[Instructions to follow]: Filter the records below down to lines containing "SONAR".

[[ Raw data, beginning ]]

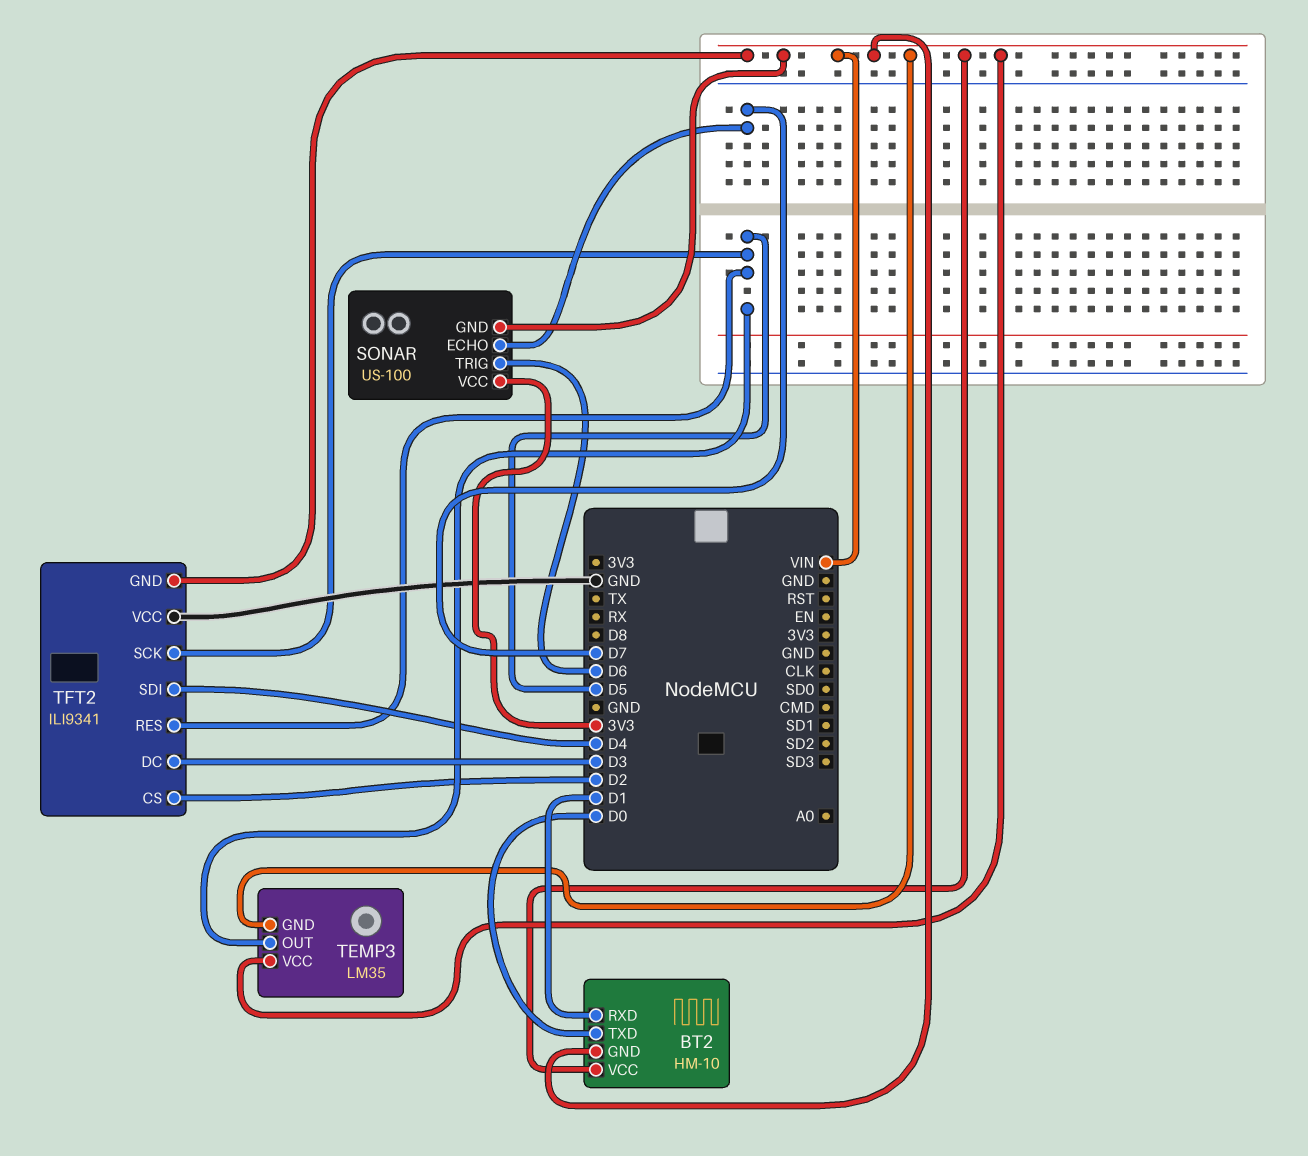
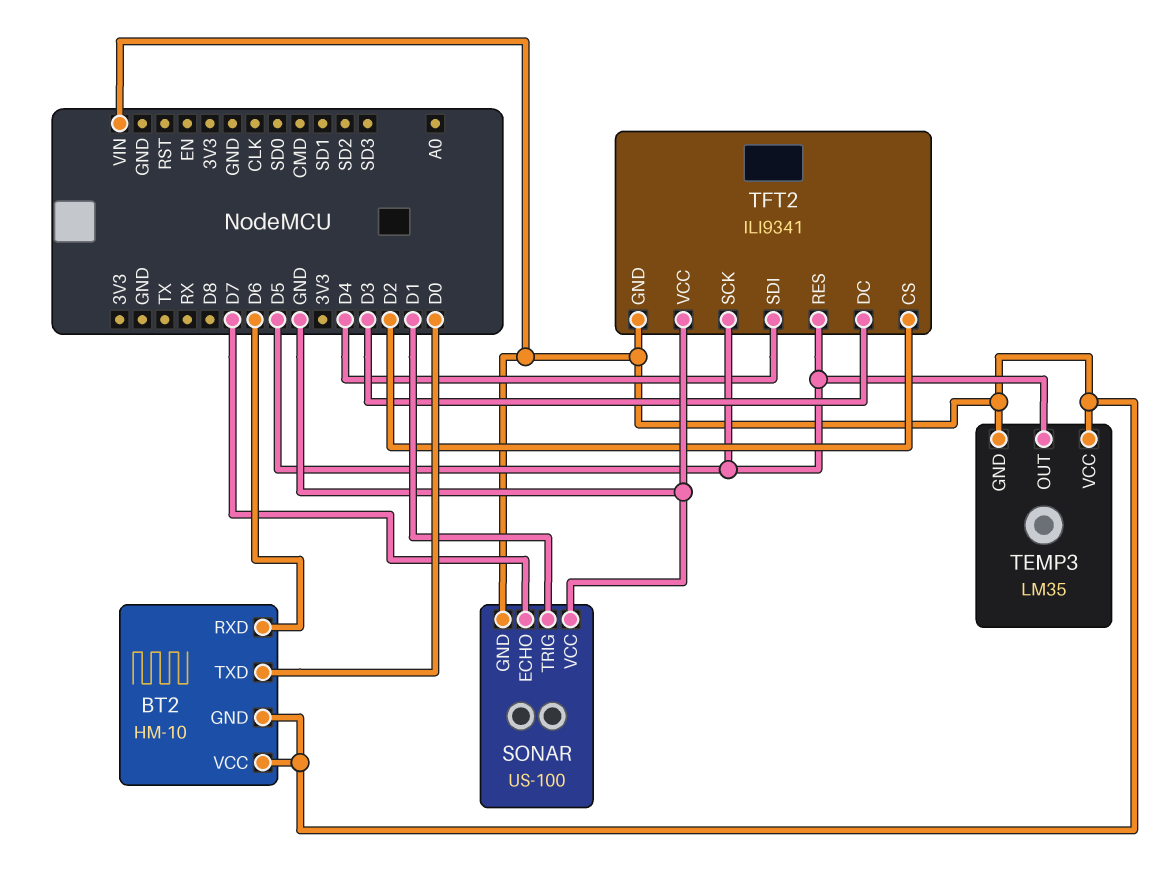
BT2 pin RXD: D1 -> D6
SONAR pin TRIG: D6 -> D1
SONAR pin VCC: 3V3 -> GND

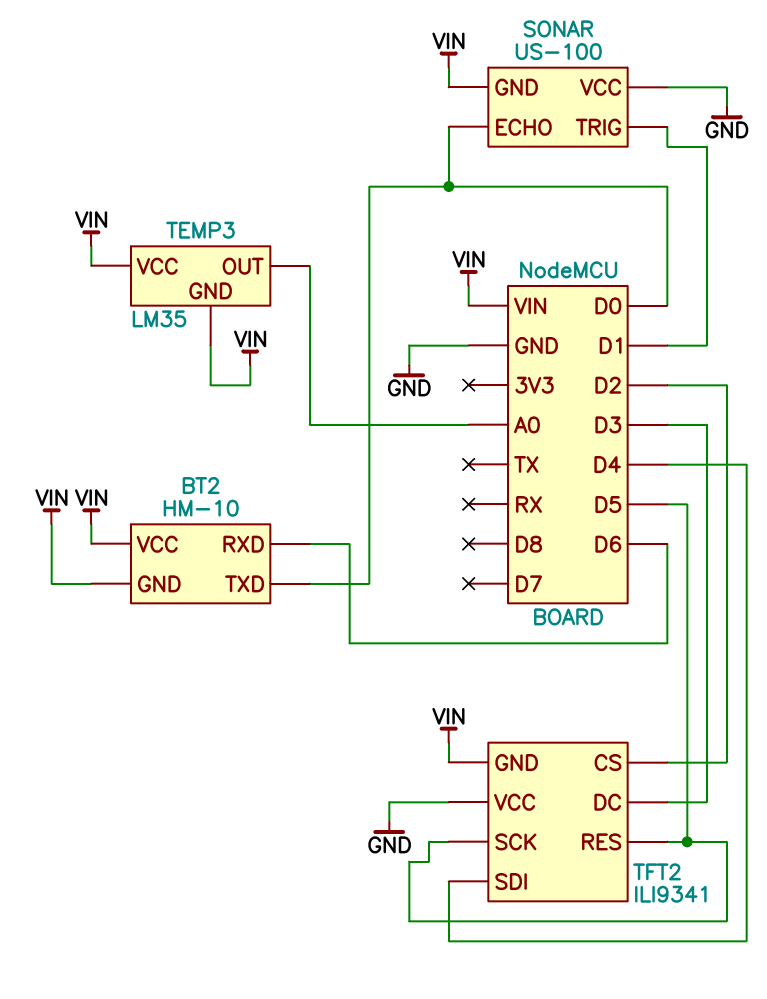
SONAR pin ECHO: D7 -> D0
TEMP3 pin OUT: D5 -> A0

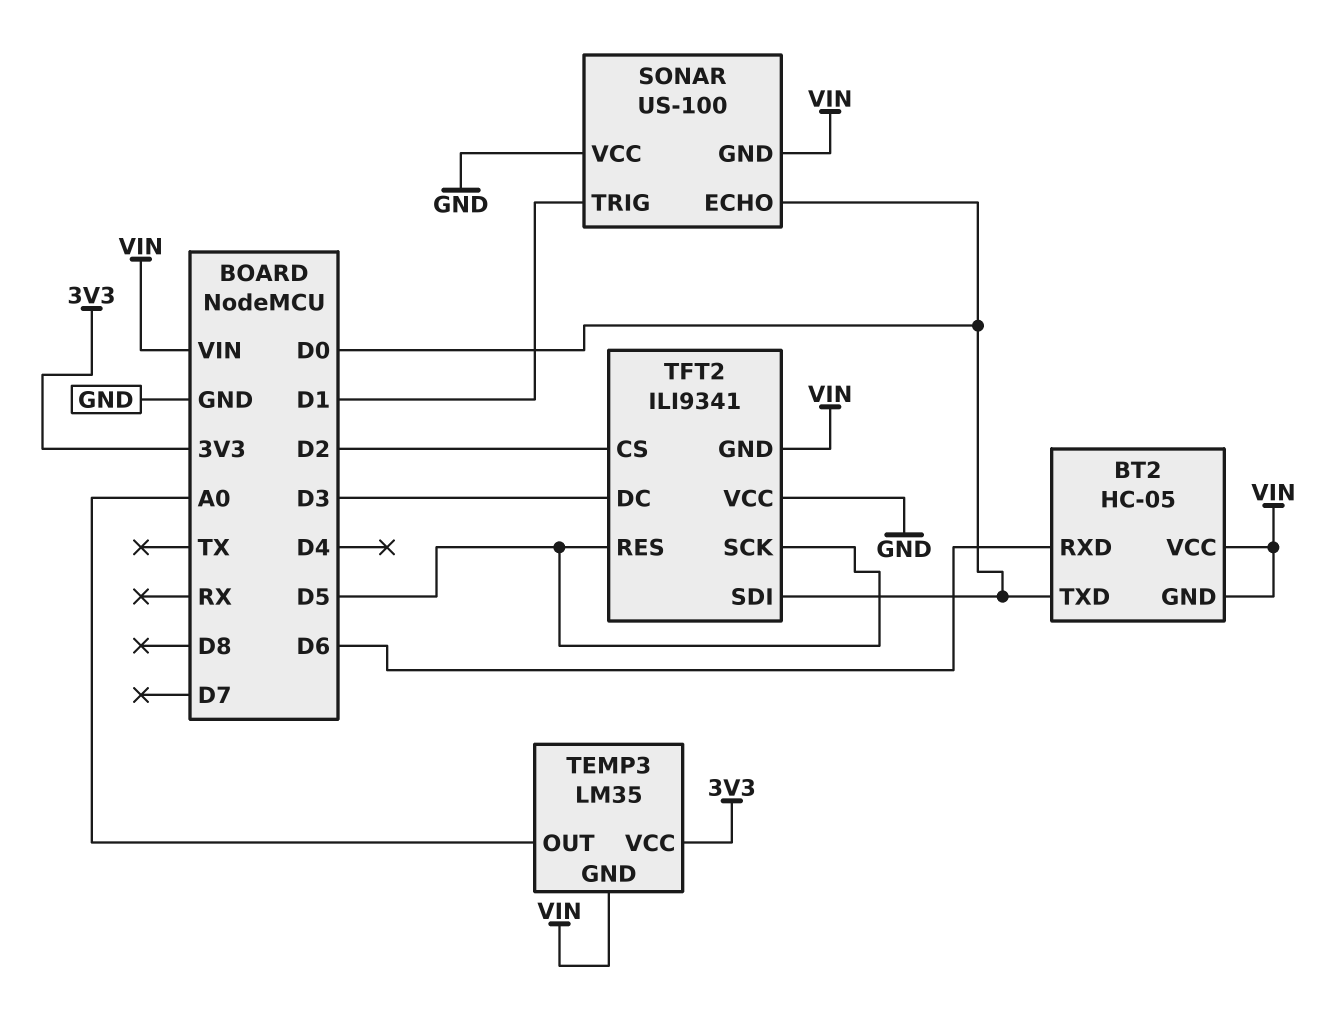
BT2: HM-10 -> HC-05
TEMP3 pin VCC: VIN -> 3V3
TFT2 pin SDI: D4 -> D0

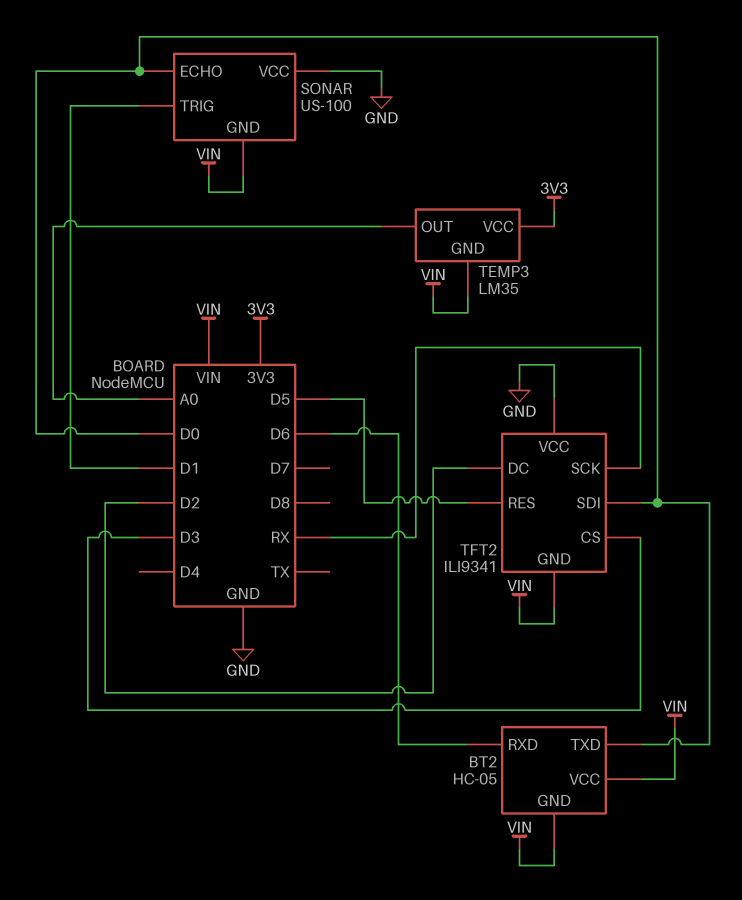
TFT2 pin CS: D2 -> D3
TFT2 pin DC: D3 -> D2
TFT2 pin SCK: D5 -> RX

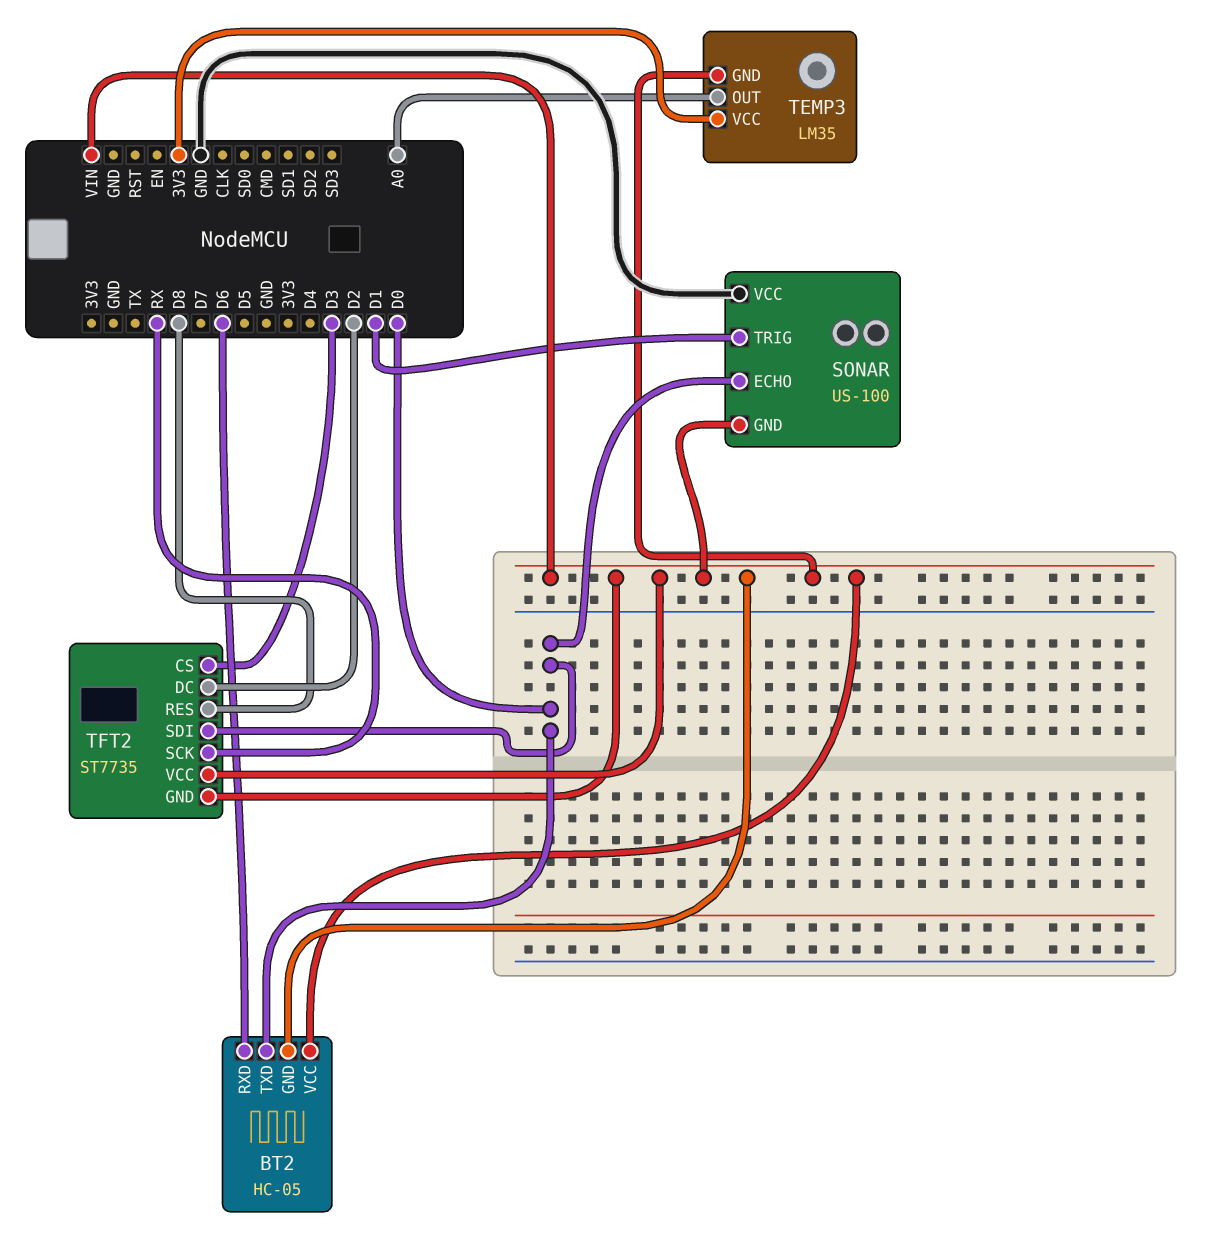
TFT2: ILI9341 -> ST7735
TFT2 pin RES: D5 -> D8
TFT2 pin VCC: GND -> VIN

[[ Raw data, end ]]

[Reply]:
SONAR pin TRIG: D6 -> D1
SONAR pin VCC: 3V3 -> GND
SONAR pin ECHO: D7 -> D0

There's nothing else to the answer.